The expected result is every entry, retyped character for character.

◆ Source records
____________________

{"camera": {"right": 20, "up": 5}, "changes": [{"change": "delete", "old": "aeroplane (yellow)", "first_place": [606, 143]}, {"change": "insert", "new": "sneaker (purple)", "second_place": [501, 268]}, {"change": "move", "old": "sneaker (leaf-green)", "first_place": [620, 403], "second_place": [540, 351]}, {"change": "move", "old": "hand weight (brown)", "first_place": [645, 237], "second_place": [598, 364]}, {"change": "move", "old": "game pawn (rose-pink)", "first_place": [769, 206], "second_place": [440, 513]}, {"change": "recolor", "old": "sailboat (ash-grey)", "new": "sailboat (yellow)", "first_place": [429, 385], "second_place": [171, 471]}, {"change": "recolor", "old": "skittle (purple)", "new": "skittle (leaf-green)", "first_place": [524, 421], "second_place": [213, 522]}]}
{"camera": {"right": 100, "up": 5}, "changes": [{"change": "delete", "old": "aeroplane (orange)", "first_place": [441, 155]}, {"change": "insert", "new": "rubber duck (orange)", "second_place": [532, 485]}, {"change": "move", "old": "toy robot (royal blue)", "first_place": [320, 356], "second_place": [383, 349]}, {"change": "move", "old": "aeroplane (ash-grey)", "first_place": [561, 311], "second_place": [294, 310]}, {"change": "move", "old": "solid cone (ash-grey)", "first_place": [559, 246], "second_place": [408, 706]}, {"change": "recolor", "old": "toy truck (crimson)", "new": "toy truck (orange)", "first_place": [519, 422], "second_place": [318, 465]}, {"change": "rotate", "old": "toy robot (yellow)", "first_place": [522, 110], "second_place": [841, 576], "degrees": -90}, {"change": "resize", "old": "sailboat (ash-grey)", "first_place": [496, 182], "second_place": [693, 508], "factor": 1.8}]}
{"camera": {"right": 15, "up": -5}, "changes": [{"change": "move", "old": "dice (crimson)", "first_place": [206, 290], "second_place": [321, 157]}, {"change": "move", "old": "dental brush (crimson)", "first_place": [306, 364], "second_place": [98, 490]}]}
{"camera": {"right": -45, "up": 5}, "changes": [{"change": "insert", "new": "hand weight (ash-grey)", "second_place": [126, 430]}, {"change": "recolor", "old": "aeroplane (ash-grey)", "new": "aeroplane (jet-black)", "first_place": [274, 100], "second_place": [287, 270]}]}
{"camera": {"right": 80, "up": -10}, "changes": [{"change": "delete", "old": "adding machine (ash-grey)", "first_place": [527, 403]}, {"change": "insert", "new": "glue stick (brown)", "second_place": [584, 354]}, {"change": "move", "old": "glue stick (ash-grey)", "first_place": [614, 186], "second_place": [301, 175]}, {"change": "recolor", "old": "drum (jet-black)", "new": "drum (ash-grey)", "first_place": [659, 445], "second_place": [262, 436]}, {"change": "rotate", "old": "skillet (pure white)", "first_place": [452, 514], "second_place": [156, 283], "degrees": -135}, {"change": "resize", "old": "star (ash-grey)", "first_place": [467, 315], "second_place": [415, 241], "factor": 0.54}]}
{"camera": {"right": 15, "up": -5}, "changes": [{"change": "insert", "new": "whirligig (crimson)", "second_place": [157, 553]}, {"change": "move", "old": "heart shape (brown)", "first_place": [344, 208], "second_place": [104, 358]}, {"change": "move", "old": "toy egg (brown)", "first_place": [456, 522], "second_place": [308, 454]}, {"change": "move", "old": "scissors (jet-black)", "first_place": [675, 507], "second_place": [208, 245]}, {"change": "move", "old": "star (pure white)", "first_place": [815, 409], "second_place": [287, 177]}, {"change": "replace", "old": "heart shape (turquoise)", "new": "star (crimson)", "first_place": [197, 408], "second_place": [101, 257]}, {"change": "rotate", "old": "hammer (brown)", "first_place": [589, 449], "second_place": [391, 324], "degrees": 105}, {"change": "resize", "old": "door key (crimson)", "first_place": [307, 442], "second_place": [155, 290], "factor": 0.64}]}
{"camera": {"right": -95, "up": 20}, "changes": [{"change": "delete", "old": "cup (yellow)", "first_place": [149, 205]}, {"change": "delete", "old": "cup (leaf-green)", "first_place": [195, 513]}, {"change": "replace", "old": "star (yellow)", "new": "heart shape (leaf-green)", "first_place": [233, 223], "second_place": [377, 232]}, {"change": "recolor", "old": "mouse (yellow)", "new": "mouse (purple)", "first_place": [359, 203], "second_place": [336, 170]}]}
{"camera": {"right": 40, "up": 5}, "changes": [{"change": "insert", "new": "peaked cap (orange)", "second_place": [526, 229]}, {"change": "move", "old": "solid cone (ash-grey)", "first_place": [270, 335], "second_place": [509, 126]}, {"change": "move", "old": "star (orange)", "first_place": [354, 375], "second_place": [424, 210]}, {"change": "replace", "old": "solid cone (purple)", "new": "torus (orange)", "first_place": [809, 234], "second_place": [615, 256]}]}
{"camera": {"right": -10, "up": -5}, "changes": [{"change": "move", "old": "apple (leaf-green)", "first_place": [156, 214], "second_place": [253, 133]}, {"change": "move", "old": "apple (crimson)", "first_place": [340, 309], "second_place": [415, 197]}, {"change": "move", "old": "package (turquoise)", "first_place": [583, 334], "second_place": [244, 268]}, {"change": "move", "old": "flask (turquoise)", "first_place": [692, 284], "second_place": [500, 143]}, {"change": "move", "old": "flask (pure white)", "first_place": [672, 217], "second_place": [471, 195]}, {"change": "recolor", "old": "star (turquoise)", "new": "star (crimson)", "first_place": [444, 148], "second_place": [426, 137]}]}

____________________

◆ Task output
{"camera": {"right": 20, "up": 5}, "changes": [{"change": "delete", "old": "aeroplane (yellow)", "first_place": [606, 143]}, {"change": "insert", "new": "sneaker (purple)", "second_place": [501, 268]}, {"change": "move", "old": "sneaker (leaf-green)", "first_place": [620, 403], "second_place": [540, 351]}, {"change": "move", "old": "hand weight (brown)", "first_place": [645, 237], "second_place": [598, 364]}, {"change": "move", "old": "game pawn (rose-pink)", "first_place": [769, 206], "second_place": [440, 513]}, {"change": "recolor", "old": "sailboat (ash-grey)", "new": "sailboat (yellow)", "first_place": [429, 385], "second_place": [171, 471]}, {"change": "recolor", "old": "skittle (purple)", "new": "skittle (leaf-green)", "first_place": [524, 421], "second_place": [213, 522]}]}
{"camera": {"right": 100, "up": 5}, "changes": [{"change": "delete", "old": "aeroplane (orange)", "first_place": [441, 155]}, {"change": "insert", "new": "rubber duck (orange)", "second_place": [532, 485]}, {"change": "move", "old": "toy robot (royal blue)", "first_place": [320, 356], "second_place": [383, 349]}, {"change": "move", "old": "aeroplane (ash-grey)", "first_place": [561, 311], "second_place": [294, 310]}, {"change": "move", "old": "solid cone (ash-grey)", "first_place": [559, 246], "second_place": [408, 706]}, {"change": "recolor", "old": "toy truck (crimson)", "new": "toy truck (orange)", "first_place": [519, 422], "second_place": [318, 465]}, {"change": "rotate", "old": "toy robot (yellow)", "first_place": [522, 110], "second_place": [841, 576], "degrees": -90}, {"change": "resize", "old": "sailboat (ash-grey)", "first_place": [496, 182], "second_place": [693, 508], "factor": 1.8}]}
{"camera": {"right": 15, "up": -5}, "changes": [{"change": "move", "old": "dice (crimson)", "first_place": [206, 290], "second_place": [321, 157]}, {"change": "move", "old": "dental brush (crimson)", "first_place": [306, 364], "second_place": [98, 490]}]}
{"camera": {"right": -45, "up": 5}, "changes": [{"change": "insert", "new": "hand weight (ash-grey)", "second_place": [126, 430]}, {"change": "recolor", "old": "aeroplane (ash-grey)", "new": "aeroplane (jet-black)", "first_place": [274, 100], "second_place": [287, 270]}]}
{"camera": {"right": 80, "up": -10}, "changes": [{"change": "delete", "old": "adding machine (ash-grey)", "first_place": [527, 403]}, {"change": "insert", "new": "glue stick (brown)", "second_place": [584, 354]}, {"change": "move", "old": "glue stick (ash-grey)", "first_place": [614, 186], "second_place": [301, 175]}, {"change": "recolor", "old": "drum (jet-black)", "new": "drum (ash-grey)", "first_place": [659, 445], "second_place": [262, 436]}, {"change": "rotate", "old": "skillet (pure white)", "first_place": [452, 514], "second_place": [156, 283], "degrees": -135}, {"change": "resize", "old": "star (ash-grey)", "first_place": [467, 315], "second_place": [415, 241], "factor": 0.54}]}
{"camera": {"right": 15, "up": -5}, "changes": [{"change": "insert", "new": "whirligig (crimson)", "second_place": [157, 553]}, {"change": "move", "old": "heart shape (brown)", "first_place": [344, 208], "second_place": [104, 358]}, {"change": "move", "old": "toy egg (brown)", "first_place": [456, 522], "second_place": [308, 454]}, {"change": "move", "old": "scissors (jet-black)", "first_place": [675, 507], "second_place": [208, 245]}, {"change": "move", "old": "star (pure white)", "first_place": [815, 409], "second_place": [287, 177]}, {"change": "replace", "old": "heart shape (turquoise)", "new": "star (crimson)", "first_place": [197, 408], "second_place": [101, 257]}, {"change": "rotate", "old": "hammer (brown)", "first_place": [589, 449], "second_place": [391, 324], "degrees": 105}, {"change": "resize", "old": "door key (crimson)", "first_place": [307, 442], "second_place": [155, 290], "factor": 0.64}]}
{"camera": {"right": -95, "up": 20}, "changes": [{"change": "delete", "old": "cup (yellow)", "first_place": [149, 205]}, {"change": "delete", "old": "cup (leaf-green)", "first_place": [195, 513]}, {"change": "replace", "old": "star (yellow)", "new": "heart shape (leaf-green)", "first_place": [233, 223], "second_place": [377, 232]}, {"change": "recolor", "old": "mouse (yellow)", "new": "mouse (purple)", "first_place": [359, 203], "second_place": [336, 170]}]}
{"camera": {"right": 40, "up": 5}, "changes": [{"change": "insert", "new": "peaked cap (orange)", "second_place": [526, 229]}, {"change": "move", "old": "solid cone (ash-grey)", "first_place": [270, 335], "second_place": [509, 126]}, {"change": "move", "old": "star (orange)", "first_place": [354, 375], "second_place": [424, 210]}, {"change": "replace", "old": "solid cone (purple)", "new": "torus (orange)", "first_place": [809, 234], "second_place": [615, 256]}]}
{"camera": {"right": -10, "up": -5}, "changes": [{"change": "move", "old": "apple (leaf-green)", "first_place": [156, 214], "second_place": [253, 133]}, {"change": "move", "old": "apple (crimson)", "first_place": [340, 309], "second_place": [415, 197]}, {"change": "move", "old": "package (turquoise)", "first_place": [583, 334], "second_place": [244, 268]}, {"change": "move", "old": "flask (turquoise)", "first_place": [692, 284], "second_place": [500, 143]}, {"change": "move", "old": "flask (pure white)", "first_place": [672, 217], "second_place": [471, 195]}, {"change": "recolor", "old": "star (turquoise)", "new": "star (crimson)", "first_place": [444, 148], "second_place": [426, 137]}]}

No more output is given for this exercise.